◆ **Your instructions**
Beginning with the line where "camera: 15 degrees left, 5 degrees down" appears, please restate each line of the records below word for word until the last one, inclusive, and nothing else.
Data for analysis: Begin
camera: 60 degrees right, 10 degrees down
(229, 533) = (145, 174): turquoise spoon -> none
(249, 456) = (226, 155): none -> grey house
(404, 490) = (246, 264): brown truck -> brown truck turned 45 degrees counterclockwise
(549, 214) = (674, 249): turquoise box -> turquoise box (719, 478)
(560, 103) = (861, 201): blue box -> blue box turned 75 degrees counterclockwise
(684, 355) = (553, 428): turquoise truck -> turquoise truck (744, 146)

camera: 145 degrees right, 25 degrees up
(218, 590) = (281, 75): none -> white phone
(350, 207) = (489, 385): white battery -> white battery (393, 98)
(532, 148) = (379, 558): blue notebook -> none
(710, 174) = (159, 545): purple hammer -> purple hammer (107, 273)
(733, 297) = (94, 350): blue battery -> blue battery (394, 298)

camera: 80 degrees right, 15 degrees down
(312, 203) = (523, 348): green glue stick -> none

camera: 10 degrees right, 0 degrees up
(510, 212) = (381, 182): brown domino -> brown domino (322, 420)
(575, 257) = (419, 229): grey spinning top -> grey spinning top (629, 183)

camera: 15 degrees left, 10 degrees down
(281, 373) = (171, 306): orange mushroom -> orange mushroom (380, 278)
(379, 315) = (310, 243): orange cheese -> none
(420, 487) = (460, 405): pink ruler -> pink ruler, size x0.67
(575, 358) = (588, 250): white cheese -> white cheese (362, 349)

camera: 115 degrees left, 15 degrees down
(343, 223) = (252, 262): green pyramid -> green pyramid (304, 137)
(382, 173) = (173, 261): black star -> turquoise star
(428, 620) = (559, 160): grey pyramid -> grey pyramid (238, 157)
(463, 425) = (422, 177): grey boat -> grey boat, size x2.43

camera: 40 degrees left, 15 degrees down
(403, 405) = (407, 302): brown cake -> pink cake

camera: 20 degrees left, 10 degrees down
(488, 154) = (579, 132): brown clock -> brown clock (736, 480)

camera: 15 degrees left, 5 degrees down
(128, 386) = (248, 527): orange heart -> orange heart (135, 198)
Data for analysis: End
◆ **Written response**
camera: 15 degrees left, 5 degrees down
(128, 386) = (248, 527): orange heart -> orange heart (135, 198)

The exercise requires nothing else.